Write out, word for word, every line from the one where "P1 pin 2: GND -> +15V" occurs to the final line of the entries, and nothing beyond them.

=== Source data ===

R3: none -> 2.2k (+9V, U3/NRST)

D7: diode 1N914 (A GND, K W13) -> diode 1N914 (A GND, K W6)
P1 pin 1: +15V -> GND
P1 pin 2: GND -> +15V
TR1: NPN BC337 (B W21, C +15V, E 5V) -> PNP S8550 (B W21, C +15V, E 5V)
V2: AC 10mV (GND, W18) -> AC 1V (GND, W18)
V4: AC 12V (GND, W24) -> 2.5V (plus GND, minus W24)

===

▸ Task output
P1 pin 2: GND -> +15V
TR1: NPN BC337 (B W21, C +15V, E 5V) -> PNP S8550 (B W21, C +15V, E 5V)
V2: AC 10mV (GND, W18) -> AC 1V (GND, W18)
V4: AC 12V (GND, W24) -> 2.5V (plus GND, minus W24)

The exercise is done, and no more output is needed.